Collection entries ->
-----

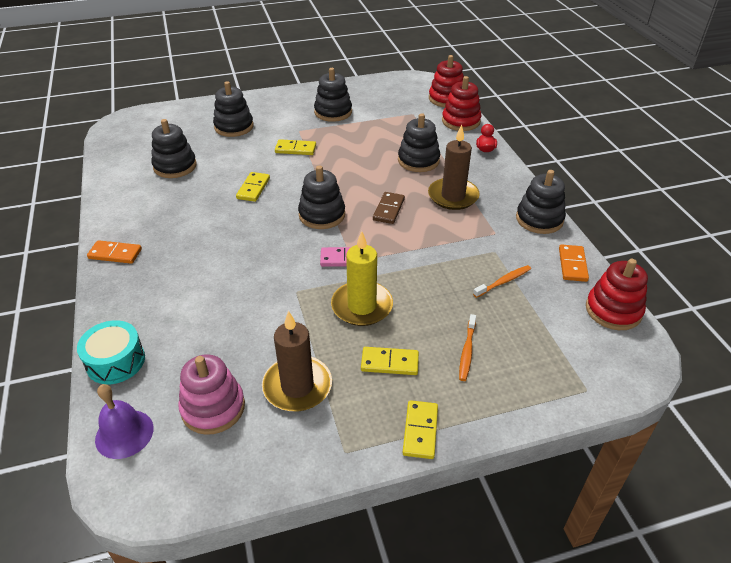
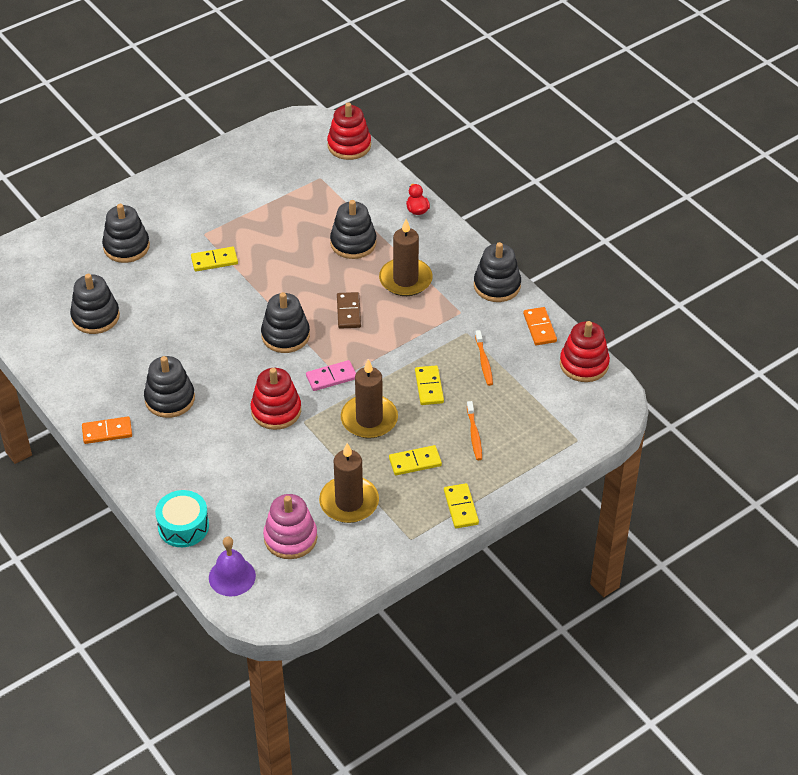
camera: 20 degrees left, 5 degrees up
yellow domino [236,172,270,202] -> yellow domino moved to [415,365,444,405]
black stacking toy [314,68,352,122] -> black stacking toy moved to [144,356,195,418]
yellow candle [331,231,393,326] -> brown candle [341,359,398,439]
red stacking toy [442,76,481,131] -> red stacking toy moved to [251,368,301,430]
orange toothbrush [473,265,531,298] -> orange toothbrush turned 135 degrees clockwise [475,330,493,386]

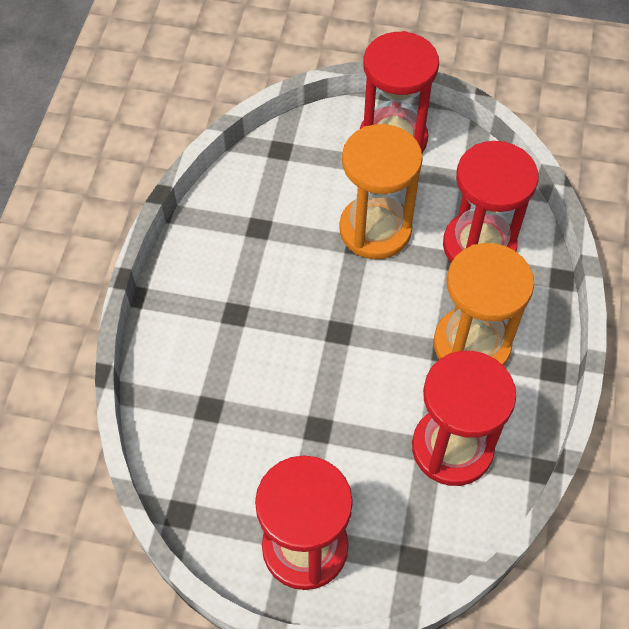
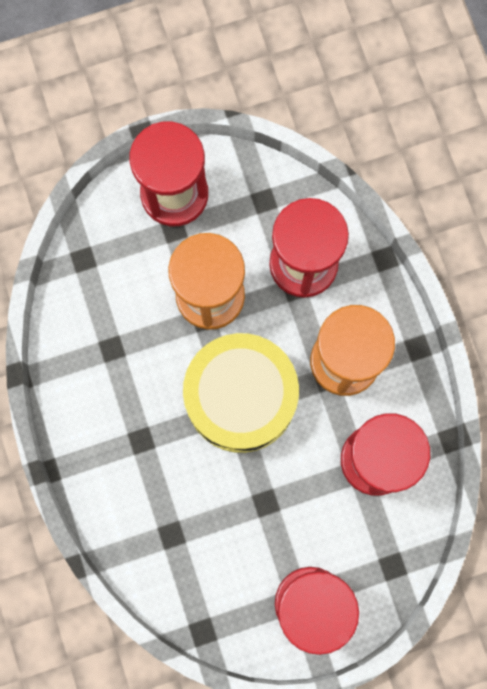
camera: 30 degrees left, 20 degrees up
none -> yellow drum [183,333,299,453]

-----

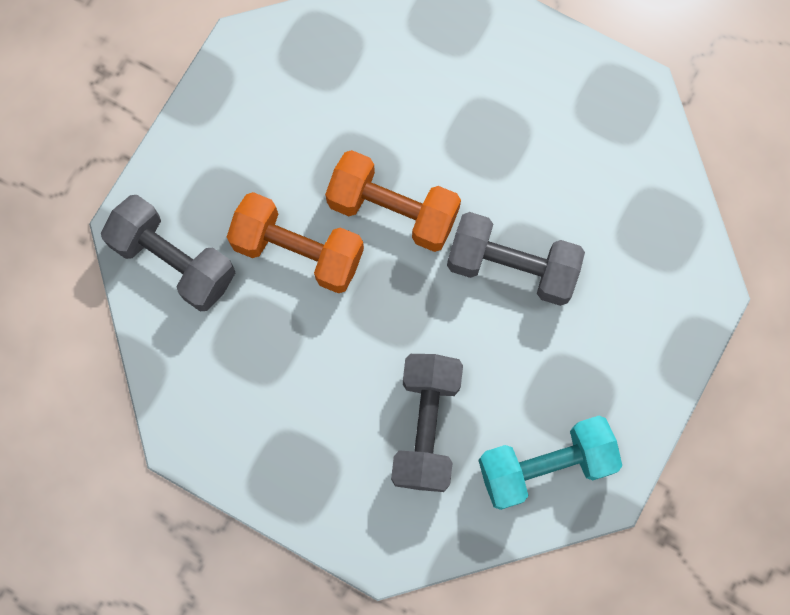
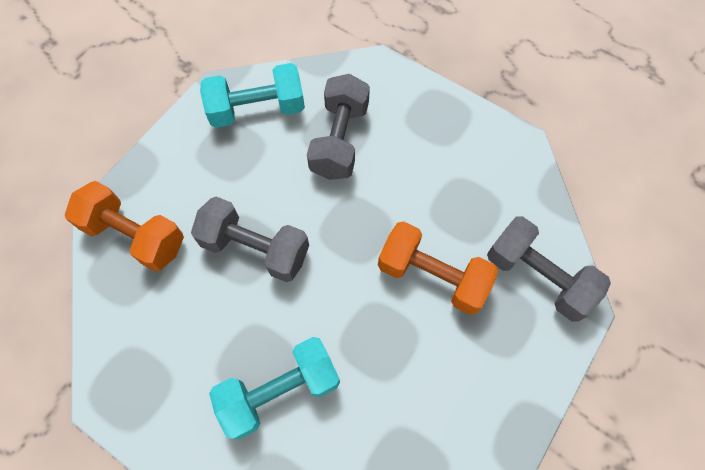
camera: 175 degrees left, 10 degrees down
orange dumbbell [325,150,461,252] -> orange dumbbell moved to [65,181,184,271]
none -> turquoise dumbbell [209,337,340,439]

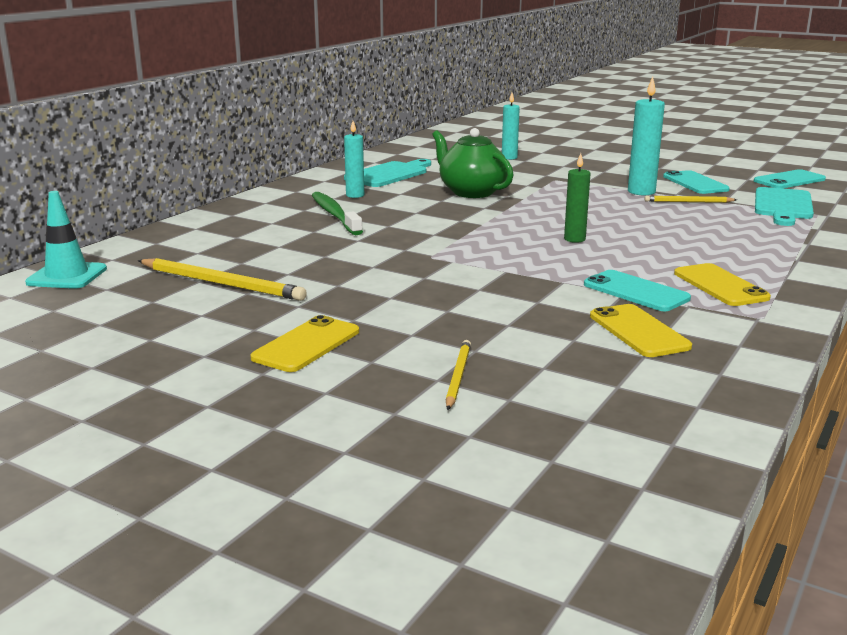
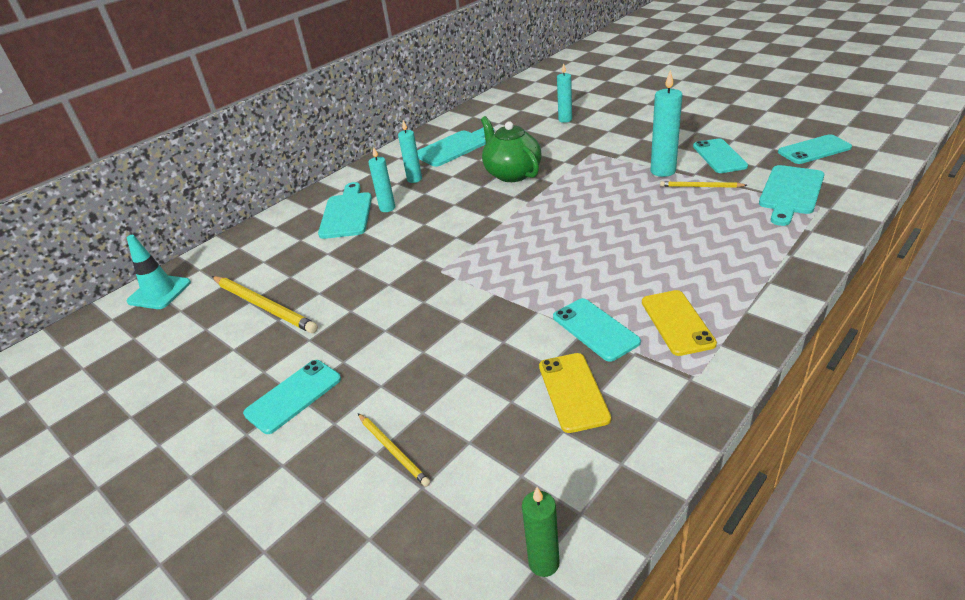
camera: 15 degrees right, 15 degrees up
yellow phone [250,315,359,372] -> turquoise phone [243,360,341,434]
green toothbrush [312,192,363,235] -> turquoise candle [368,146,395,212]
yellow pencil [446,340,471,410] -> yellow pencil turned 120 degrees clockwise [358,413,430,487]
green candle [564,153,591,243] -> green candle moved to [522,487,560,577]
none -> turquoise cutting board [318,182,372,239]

-----

WORK INSTRUCTIONS ->
Where the string "none" turns up in a line of the data above, copy that whole line.

EXPECTED OUTPUT ->
none -> yellow drum [183,333,299,453]
none -> turquoise dumbbell [209,337,340,439]
none -> turquoise cutting board [318,182,372,239]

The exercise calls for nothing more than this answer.